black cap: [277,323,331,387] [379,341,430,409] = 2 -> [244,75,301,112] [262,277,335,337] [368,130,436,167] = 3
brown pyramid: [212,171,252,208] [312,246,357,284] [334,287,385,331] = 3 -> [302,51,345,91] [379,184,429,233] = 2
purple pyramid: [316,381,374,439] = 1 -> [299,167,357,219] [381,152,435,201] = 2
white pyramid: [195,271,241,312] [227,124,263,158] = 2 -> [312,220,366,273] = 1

^^^^^^^^^^^^^^^^

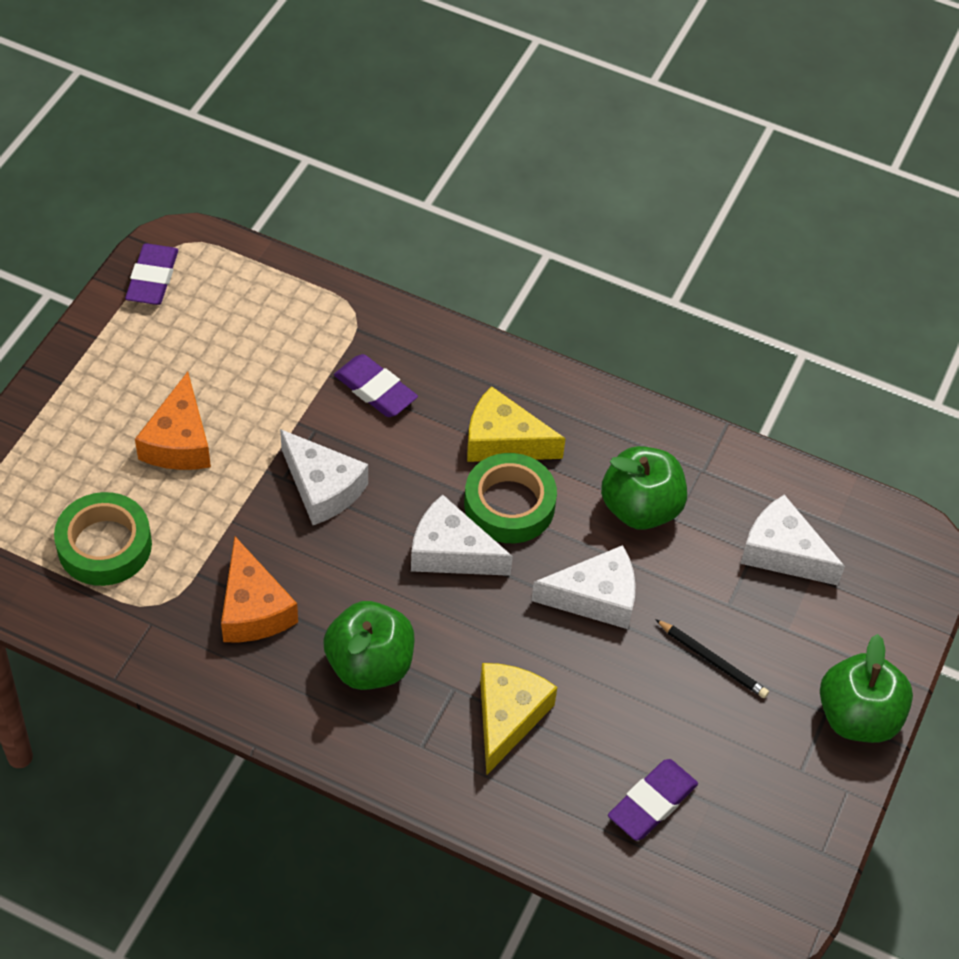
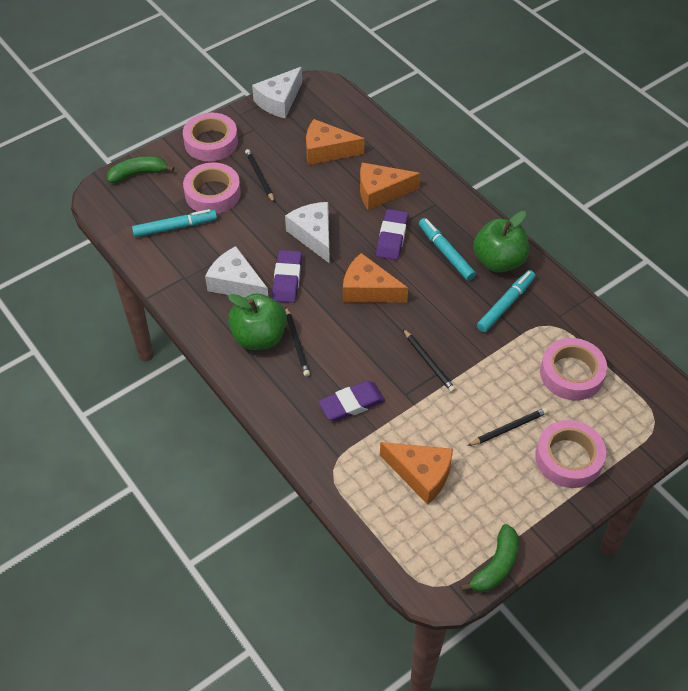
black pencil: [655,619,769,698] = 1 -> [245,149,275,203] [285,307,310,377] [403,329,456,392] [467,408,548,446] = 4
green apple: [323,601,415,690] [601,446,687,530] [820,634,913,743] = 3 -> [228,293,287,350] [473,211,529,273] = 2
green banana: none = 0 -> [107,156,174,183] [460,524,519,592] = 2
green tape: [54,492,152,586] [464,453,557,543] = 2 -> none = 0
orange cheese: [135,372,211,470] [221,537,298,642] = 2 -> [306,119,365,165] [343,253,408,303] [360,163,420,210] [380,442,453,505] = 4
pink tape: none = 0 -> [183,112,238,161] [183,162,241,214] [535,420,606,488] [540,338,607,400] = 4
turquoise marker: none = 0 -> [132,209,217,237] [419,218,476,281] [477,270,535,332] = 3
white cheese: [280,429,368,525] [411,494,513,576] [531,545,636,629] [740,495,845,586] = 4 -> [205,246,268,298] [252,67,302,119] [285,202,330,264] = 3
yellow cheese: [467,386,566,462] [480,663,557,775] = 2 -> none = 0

^^^^^^^^^^^^^^^^

§ Work instruction
Above are the records; from them, give again exactly the lines from the one containing "black cap: [277,323,331,387]" through the one containing "white pyramid: [195,271,241,312]", both included.

§ Solution to the exercise
black cap: [277,323,331,387] [379,341,430,409] = 2 -> [244,75,301,112] [262,277,335,337] [368,130,436,167] = 3
brown pyramid: [212,171,252,208] [312,246,357,284] [334,287,385,331] = 3 -> [302,51,345,91] [379,184,429,233] = 2
purple pyramid: [316,381,374,439] = 1 -> [299,167,357,219] [381,152,435,201] = 2
white pyramid: [195,271,241,312] [227,124,263,158] = 2 -> [312,220,366,273] = 1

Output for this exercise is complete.